— Directive —
Every line of the material must come back exactly as given.

── Extracted entries ──

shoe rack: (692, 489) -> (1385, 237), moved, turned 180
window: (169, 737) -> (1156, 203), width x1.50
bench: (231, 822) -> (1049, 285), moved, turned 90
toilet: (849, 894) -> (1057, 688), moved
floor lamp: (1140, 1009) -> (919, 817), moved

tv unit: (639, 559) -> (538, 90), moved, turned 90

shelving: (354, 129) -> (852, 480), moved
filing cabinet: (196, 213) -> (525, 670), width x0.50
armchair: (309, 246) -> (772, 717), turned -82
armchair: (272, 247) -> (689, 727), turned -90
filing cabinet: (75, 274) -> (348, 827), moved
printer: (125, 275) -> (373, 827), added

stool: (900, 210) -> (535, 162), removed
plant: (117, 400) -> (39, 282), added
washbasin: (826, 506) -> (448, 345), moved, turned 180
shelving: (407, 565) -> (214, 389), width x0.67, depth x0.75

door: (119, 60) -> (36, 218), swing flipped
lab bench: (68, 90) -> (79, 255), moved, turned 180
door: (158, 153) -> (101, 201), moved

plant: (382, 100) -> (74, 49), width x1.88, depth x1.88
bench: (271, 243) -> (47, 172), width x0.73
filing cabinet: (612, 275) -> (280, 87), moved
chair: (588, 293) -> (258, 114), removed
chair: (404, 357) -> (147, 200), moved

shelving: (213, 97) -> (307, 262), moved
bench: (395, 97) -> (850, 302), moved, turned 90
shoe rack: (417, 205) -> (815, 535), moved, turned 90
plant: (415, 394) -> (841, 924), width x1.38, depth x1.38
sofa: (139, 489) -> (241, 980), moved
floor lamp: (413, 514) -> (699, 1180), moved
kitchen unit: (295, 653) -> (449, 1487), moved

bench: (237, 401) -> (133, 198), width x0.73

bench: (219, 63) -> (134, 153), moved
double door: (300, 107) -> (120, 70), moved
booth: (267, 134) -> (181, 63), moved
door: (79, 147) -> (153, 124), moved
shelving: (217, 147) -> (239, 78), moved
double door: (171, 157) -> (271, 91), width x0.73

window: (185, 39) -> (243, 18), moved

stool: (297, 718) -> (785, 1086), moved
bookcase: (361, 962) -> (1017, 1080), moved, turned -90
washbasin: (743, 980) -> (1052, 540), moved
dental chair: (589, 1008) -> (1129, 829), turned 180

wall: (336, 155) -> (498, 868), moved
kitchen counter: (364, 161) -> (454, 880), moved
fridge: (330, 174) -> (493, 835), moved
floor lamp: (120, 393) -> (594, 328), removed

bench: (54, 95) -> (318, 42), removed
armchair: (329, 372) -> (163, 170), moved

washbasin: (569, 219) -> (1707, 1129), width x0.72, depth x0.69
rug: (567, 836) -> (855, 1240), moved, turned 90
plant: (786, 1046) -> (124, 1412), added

───

— Reply —
shoe rack: (692, 489) -> (1385, 237), moved, turned 180
window: (169, 737) -> (1156, 203), width x1.50
bench: (231, 822) -> (1049, 285), moved, turned 90
toilet: (849, 894) -> (1057, 688), moved
floor lamp: (1140, 1009) -> (919, 817), moved

tv unit: (639, 559) -> (538, 90), moved, turned 90

shelving: (354, 129) -> (852, 480), moved
filing cabinet: (196, 213) -> (525, 670), width x0.50
armchair: (309, 246) -> (772, 717), turned -82
armchair: (272, 247) -> (689, 727), turned -90
filing cabinet: (75, 274) -> (348, 827), moved
printer: (125, 275) -> (373, 827), added

stool: (900, 210) -> (535, 162), removed
plant: (117, 400) -> (39, 282), added
washbasin: (826, 506) -> (448, 345), moved, turned 180
shelving: (407, 565) -> (214, 389), width x0.67, depth x0.75

door: (119, 60) -> (36, 218), swing flipped
lab bench: (68, 90) -> (79, 255), moved, turned 180
door: (158, 153) -> (101, 201), moved

plant: (382, 100) -> (74, 49), width x1.88, depth x1.88
bench: (271, 243) -> (47, 172), width x0.73
filing cabinet: (612, 275) -> (280, 87), moved
chair: (588, 293) -> (258, 114), removed
chair: (404, 357) -> (147, 200), moved

shelving: (213, 97) -> (307, 262), moved
bench: (395, 97) -> (850, 302), moved, turned 90
shoe rack: (417, 205) -> (815, 535), moved, turned 90
plant: (415, 394) -> (841, 924), width x1.38, depth x1.38
sofa: (139, 489) -> (241, 980), moved
floor lamp: (413, 514) -> (699, 1180), moved
kitchen unit: (295, 653) -> (449, 1487), moved

bench: (237, 401) -> (133, 198), width x0.73

bench: (219, 63) -> (134, 153), moved
double door: (300, 107) -> (120, 70), moved
booth: (267, 134) -> (181, 63), moved
door: (79, 147) -> (153, 124), moved
shelving: (217, 147) -> (239, 78), moved
double door: (171, 157) -> (271, 91), width x0.73

window: (185, 39) -> (243, 18), moved

stool: (297, 718) -> (785, 1086), moved
bookcase: (361, 962) -> (1017, 1080), moved, turned -90
washbasin: (743, 980) -> (1052, 540), moved
dental chair: (589, 1008) -> (1129, 829), turned 180

wall: (336, 155) -> (498, 868), moved
kitchen counter: (364, 161) -> (454, 880), moved
fridge: (330, 174) -> (493, 835), moved
floor lamp: (120, 393) -> (594, 328), removed

bench: (54, 95) -> (318, 42), removed
armchair: (329, 372) -> (163, 170), moved

washbasin: (569, 219) -> (1707, 1129), width x0.72, depth x0.69
rug: (567, 836) -> (855, 1240), moved, turned 90
plant: (786, 1046) -> (124, 1412), added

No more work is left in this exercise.